* [Assignment]
Write every entry out again exactly, please, and skip the pictures.

* [Source information]
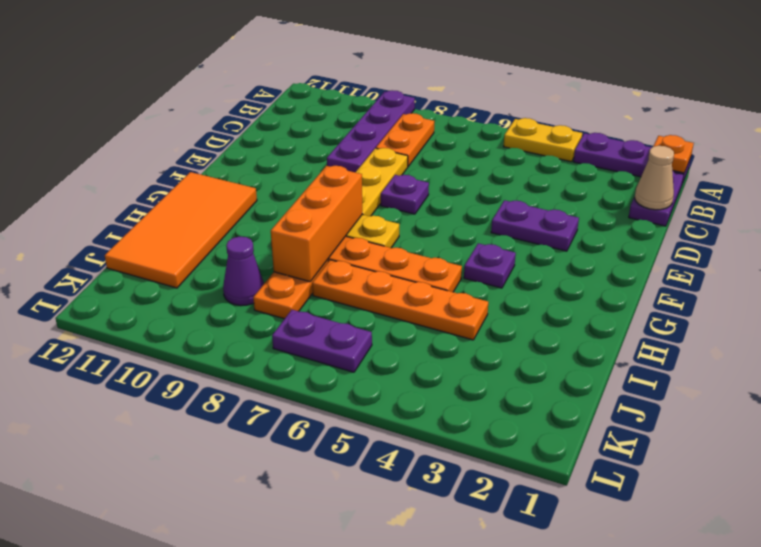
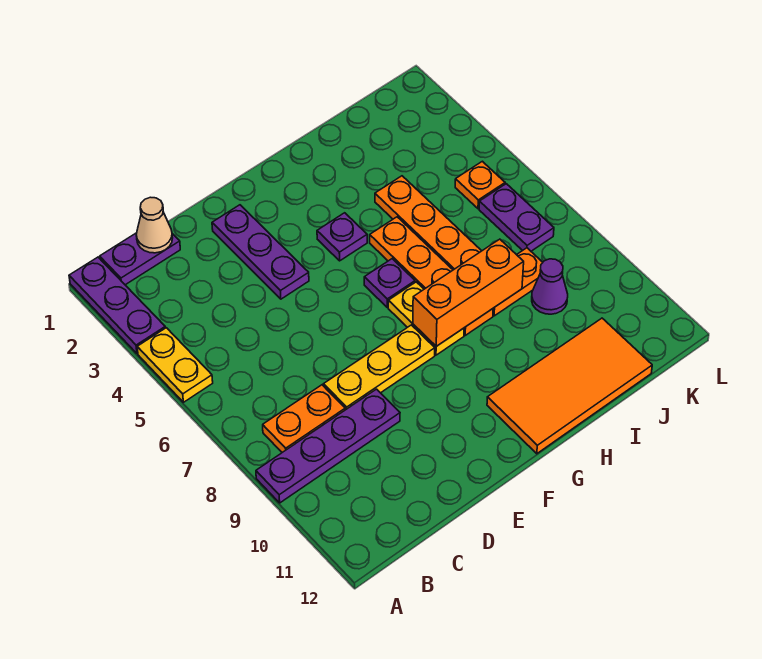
orange plate A1 level 2 -> orange plate K5 level 1
purple plate E3:E4 level 1 -> purple plate E2:E4 level 1
purple plate E7 level 1 -> purple plate G6 level 1

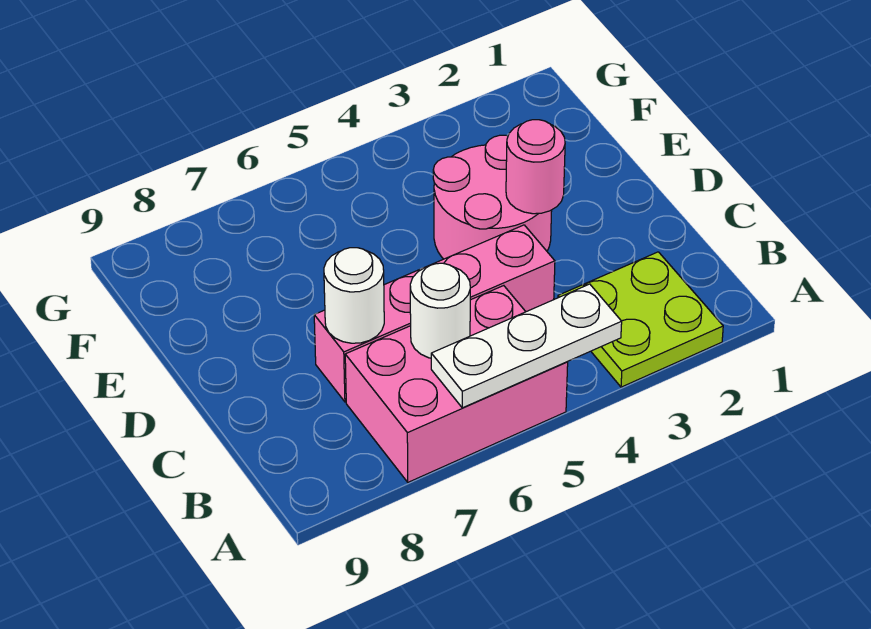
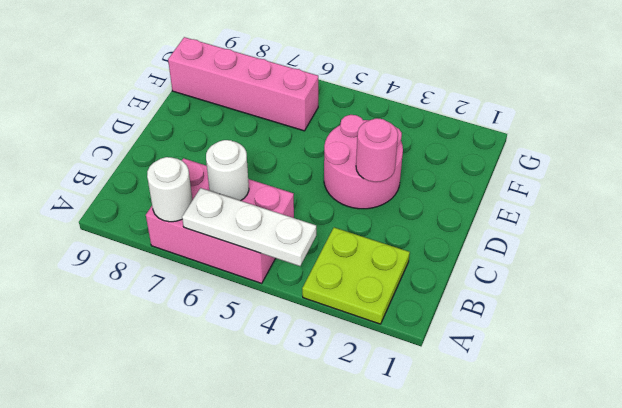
pink brick C4:C7 level 1 -> pink brick F6:F9 level 1
white round brick C7 level 2 -> white round brick A7 level 2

* [Written solution]
orange plate A1 level 2 -> orange plate K5 level 1
purple plate E3:E4 level 1 -> purple plate E2:E4 level 1
purple plate E7 level 1 -> purple plate G6 level 1

pink brick C4:C7 level 1 -> pink brick F6:F9 level 1
white round brick C7 level 2 -> white round brick A7 level 2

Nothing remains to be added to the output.